Scene comparison data
——

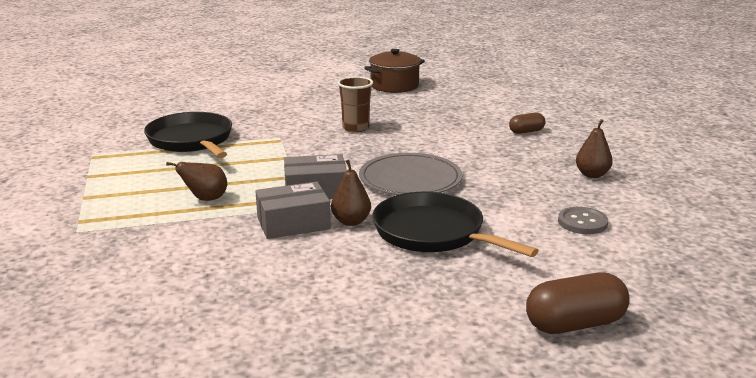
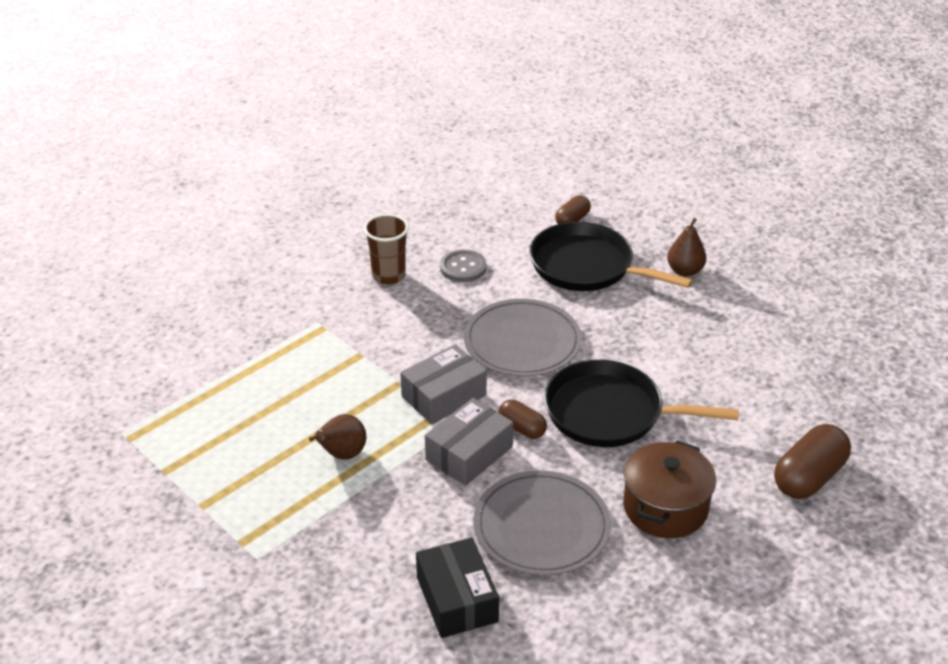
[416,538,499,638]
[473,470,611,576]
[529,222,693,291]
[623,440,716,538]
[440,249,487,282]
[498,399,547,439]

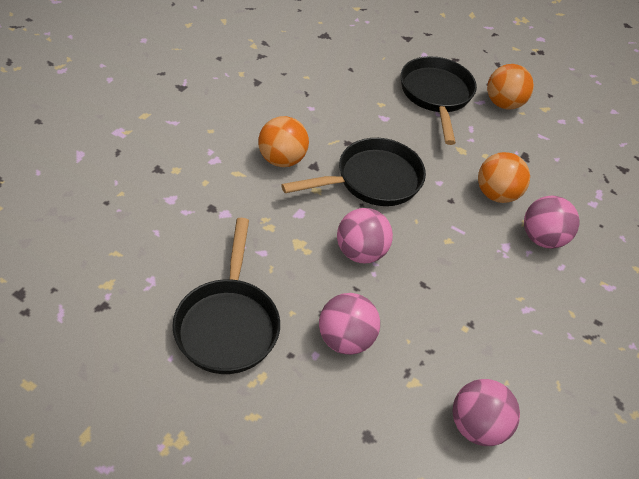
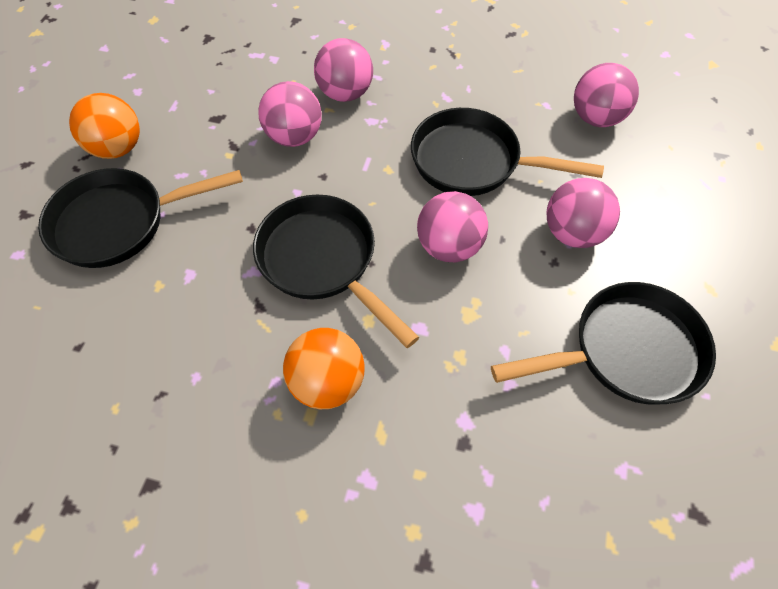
[411,108,604,196]
[258,81,322,147]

——

Above are the records. Copy exactly, and only, the lines from the line containing "[473,470,611,576]" through the last one, omitting any pictures.

[473,470,611,576]
[529,222,693,291]
[623,440,716,538]
[440,249,487,282]
[498,399,547,439]

[411,108,604,196]
[258,81,322,147]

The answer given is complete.